TASK TO CARRY OUT: Print each entry below precisely as shown.

Modification records

============================================================

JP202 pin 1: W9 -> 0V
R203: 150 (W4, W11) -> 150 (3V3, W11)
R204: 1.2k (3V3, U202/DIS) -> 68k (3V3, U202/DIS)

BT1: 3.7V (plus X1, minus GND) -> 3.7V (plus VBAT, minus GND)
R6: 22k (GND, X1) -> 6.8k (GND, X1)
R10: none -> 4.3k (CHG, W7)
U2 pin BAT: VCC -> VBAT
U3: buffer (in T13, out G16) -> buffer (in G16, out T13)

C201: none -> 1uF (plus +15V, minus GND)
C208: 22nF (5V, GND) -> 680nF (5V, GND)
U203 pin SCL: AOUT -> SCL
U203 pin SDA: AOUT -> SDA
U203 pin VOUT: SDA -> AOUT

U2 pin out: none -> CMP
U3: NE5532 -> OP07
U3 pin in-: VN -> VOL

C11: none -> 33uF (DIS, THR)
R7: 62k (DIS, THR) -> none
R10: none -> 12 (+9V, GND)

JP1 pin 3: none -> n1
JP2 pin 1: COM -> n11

============================================================

RESULT OF THIS TASK:
JP202 pin 1: W9 -> 0V
R203: 150 (W4, W11) -> 150 (3V3, W11)
R204: 1.2k (3V3, U202/DIS) -> 68k (3V3, U202/DIS)

BT1: 3.7V (plus X1, minus GND) -> 3.7V (plus VBAT, minus GND)
R6: 22k (GND, X1) -> 6.8k (GND, X1)
R10: none -> 4.3k (CHG, W7)
U2 pin BAT: VCC -> VBAT
U3: buffer (in T13, out G16) -> buffer (in G16, out T13)

C201: none -> 1uF (plus +15V, minus GND)
C208: 22nF (5V, GND) -> 680nF (5V, GND)
U203 pin SCL: AOUT -> SCL
U203 pin SDA: AOUT -> SDA
U203 pin VOUT: SDA -> AOUT

U2 pin out: none -> CMP
U3: NE5532 -> OP07
U3 pin in-: VN -> VOL

C11: none -> 33uF (DIS, THR)
R7: 62k (DIS, THR) -> none
R10: none -> 12 (+9V, GND)

JP1 pin 3: none -> n1
JP2 pin 1: COM -> n11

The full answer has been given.